- _TASK INSTRUCTIONS_
Ignoring every picture, transcribe the data in full as it stands.

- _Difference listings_
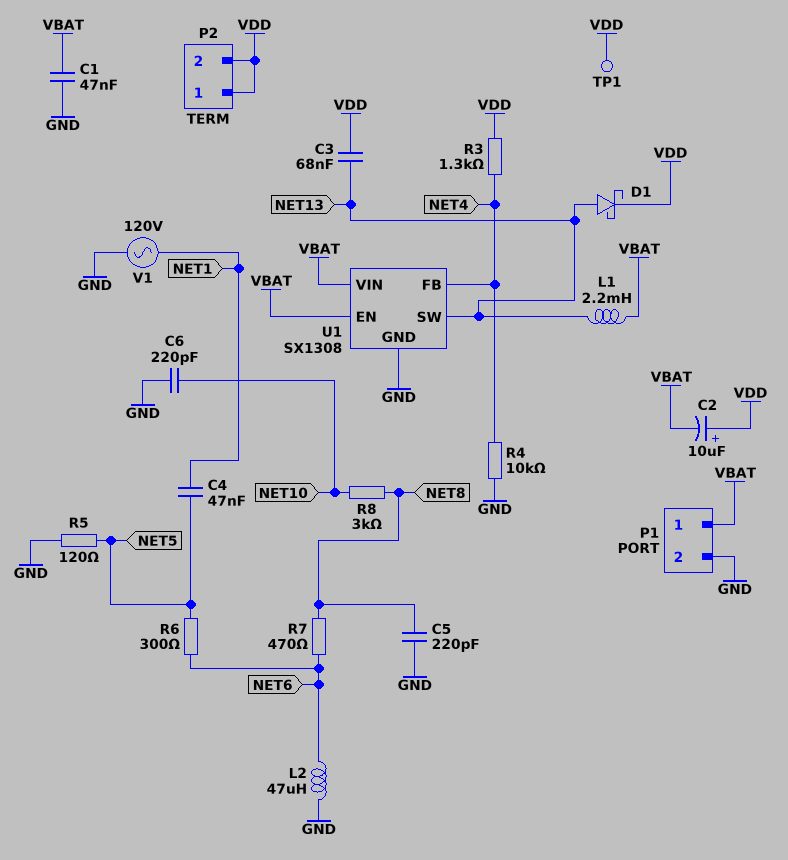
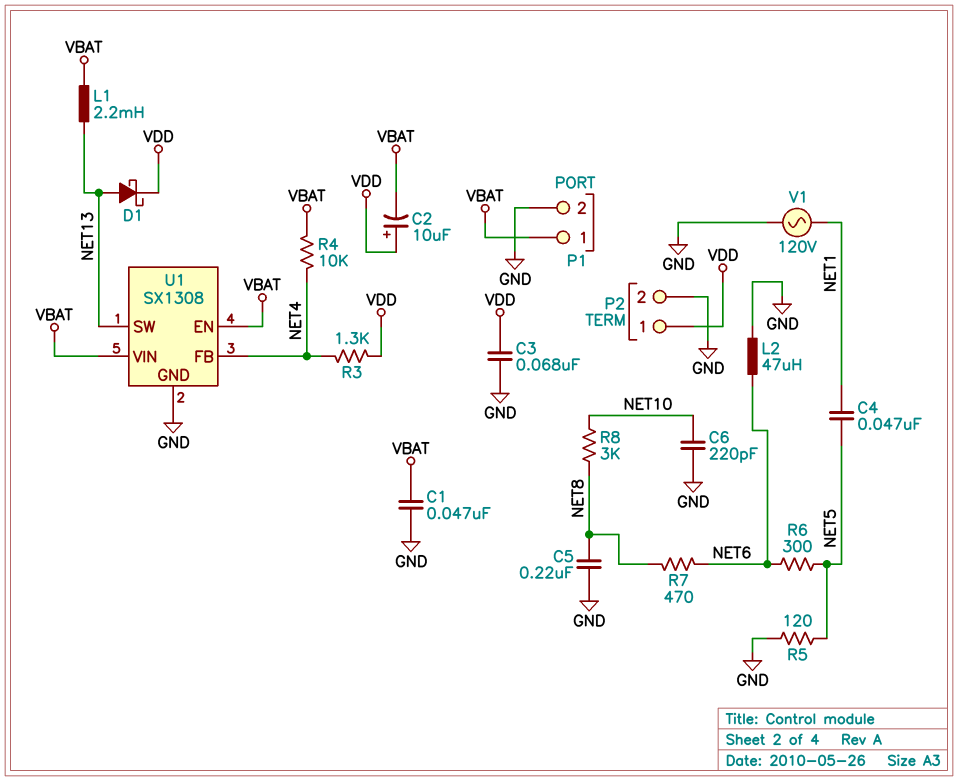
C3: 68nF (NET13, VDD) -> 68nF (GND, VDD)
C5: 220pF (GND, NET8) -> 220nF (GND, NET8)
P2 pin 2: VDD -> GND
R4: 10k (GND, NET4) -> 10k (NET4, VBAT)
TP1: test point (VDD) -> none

- _ANSWER AREA_
C3: 68nF (NET13, VDD) -> 68nF (GND, VDD)
C5: 220pF (GND, NET8) -> 220nF (GND, NET8)
P2 pin 2: VDD -> GND
R4: 10k (GND, NET4) -> 10k (NET4, VBAT)
TP1: test point (VDD) -> none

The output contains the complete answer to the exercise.